PROVIDED MATERIAL:
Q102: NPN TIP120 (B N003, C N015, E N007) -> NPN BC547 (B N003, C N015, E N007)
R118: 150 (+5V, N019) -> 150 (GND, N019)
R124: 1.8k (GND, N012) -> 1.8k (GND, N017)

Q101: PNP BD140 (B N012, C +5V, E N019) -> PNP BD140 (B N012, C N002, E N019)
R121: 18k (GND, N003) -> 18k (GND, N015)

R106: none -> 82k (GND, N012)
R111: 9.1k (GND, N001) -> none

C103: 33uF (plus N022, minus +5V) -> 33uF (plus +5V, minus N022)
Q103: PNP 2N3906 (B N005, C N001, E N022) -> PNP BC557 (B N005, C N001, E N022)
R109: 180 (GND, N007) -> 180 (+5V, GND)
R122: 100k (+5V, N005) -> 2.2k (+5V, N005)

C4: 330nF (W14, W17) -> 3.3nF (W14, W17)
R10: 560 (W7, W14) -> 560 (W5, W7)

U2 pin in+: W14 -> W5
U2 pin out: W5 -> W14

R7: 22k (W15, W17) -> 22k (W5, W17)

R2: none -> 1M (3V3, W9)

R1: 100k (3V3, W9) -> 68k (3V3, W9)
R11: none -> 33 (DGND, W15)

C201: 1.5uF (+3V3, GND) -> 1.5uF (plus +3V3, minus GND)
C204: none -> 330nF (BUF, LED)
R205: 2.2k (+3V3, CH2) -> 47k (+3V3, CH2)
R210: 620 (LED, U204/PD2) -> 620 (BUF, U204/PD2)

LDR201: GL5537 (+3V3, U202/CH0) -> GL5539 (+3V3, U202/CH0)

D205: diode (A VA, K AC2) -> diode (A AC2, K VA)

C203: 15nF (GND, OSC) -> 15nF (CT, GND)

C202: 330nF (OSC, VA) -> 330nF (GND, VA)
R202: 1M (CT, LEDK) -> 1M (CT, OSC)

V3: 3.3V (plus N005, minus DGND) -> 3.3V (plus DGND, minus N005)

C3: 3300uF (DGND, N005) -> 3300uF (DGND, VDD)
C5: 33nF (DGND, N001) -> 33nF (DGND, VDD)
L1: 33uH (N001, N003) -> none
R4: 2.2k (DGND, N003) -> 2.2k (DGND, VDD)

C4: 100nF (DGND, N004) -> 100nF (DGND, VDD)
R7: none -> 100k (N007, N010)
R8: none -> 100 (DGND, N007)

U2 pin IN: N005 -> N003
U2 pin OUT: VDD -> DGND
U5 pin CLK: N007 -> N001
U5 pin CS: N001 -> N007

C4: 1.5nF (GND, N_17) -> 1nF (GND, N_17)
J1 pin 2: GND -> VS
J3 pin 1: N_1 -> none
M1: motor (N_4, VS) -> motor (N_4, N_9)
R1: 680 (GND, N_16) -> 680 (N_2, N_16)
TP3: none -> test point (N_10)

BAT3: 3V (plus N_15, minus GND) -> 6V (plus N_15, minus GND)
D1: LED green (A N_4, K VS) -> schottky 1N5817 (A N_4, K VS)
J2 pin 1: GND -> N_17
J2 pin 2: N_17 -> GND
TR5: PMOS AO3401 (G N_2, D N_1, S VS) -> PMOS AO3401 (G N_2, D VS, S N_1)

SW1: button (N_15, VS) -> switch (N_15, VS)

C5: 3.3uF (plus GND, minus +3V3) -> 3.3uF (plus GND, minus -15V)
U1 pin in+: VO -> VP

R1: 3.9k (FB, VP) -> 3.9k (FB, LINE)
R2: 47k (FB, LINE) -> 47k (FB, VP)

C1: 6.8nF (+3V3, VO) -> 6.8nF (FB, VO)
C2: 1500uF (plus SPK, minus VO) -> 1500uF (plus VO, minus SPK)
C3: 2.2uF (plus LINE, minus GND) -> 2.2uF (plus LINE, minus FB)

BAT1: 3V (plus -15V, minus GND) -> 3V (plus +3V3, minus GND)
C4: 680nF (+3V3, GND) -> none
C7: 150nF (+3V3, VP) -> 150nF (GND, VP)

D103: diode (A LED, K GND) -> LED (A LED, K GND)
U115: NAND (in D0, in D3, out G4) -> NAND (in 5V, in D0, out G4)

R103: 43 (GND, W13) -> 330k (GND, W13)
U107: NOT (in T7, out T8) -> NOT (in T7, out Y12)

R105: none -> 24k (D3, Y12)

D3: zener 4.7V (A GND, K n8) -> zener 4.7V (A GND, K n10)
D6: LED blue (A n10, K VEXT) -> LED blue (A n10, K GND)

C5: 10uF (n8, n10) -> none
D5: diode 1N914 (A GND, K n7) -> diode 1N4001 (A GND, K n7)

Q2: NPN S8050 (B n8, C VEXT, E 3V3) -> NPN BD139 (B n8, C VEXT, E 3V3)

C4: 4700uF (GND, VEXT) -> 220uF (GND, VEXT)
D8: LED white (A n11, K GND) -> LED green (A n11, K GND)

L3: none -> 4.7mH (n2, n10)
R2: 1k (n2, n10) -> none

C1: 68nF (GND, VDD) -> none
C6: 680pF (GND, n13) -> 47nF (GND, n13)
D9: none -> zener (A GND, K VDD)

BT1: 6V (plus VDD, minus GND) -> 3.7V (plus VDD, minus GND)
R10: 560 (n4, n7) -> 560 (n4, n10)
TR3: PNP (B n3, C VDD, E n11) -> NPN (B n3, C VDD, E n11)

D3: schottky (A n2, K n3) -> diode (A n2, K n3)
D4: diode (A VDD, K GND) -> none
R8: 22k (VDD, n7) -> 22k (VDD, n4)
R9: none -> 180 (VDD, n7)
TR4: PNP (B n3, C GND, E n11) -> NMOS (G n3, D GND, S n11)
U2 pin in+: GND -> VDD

WHAT YOU HAVE TO DO: Where the data above reaches the line holding "TP3: none -> test point (N_10)", begin printing, and stop after the line holding "BT1: 6V (plus". Each line must be reproduced exactly, with nothing else added.

WRITTEN ANSWER:
TP3: none -> test point (N_10)

BAT3: 3V (plus N_15, minus GND) -> 6V (plus N_15, minus GND)
D1: LED green (A N_4, K VS) -> schottky 1N5817 (A N_4, K VS)
J2 pin 1: GND -> N_17
J2 pin 2: N_17 -> GND
TR5: PMOS AO3401 (G N_2, D N_1, S VS) -> PMOS AO3401 (G N_2, D VS, S N_1)

SW1: button (N_15, VS) -> switch (N_15, VS)

C5: 3.3uF (plus GND, minus +3V3) -> 3.3uF (plus GND, minus -15V)
U1 pin in+: VO -> VP

R1: 3.9k (FB, VP) -> 3.9k (FB, LINE)
R2: 47k (FB, LINE) -> 47k (FB, VP)

C1: 6.8nF (+3V3, VO) -> 6.8nF (FB, VO)
C2: 1500uF (plus SPK, minus VO) -> 1500uF (plus VO, minus SPK)
C3: 2.2uF (plus LINE, minus GND) -> 2.2uF (plus LINE, minus FB)

BAT1: 3V (plus -15V, minus GND) -> 3V (plus +3V3, minus GND)
C4: 680nF (+3V3, GND) -> none
C7: 150nF (+3V3, VP) -> 150nF (GND, VP)

D103: diode (A LED, K GND) -> LED (A LED, K GND)
U115: NAND (in D0, in D3, out G4) -> NAND (in 5V, in D0, out G4)

R103: 43 (GND, W13) -> 330k (GND, W13)
U107: NOT (in T7, out T8) -> NOT (in T7, out Y12)

R105: none -> 24k (D3, Y12)

D3: zener 4.7V (A GND, K n8) -> zener 4.7V (A GND, K n10)
D6: LED blue (A n10, K VEXT) -> LED blue (A n10, K GND)

C5: 10uF (n8, n10) -> none
D5: diode 1N914 (A GND, K n7) -> diode 1N4001 (A GND, K n7)

Q2: NPN S8050 (B n8, C VEXT, E 3V3) -> NPN BD139 (B n8, C VEXT, E 3V3)

C4: 4700uF (GND, VEXT) -> 220uF (GND, VEXT)
D8: LED white (A n11, K GND) -> LED green (A n11, K GND)

L3: none -> 4.7mH (n2, n10)
R2: 1k (n2, n10) -> none

C1: 68nF (GND, VDD) -> none
C6: 680pF (GND, n13) -> 47nF (GND, n13)
D9: none -> zener (A GND, K VDD)

BT1: 6V (plus VDD, minus GND) -> 3.7V (plus VDD, minus GND)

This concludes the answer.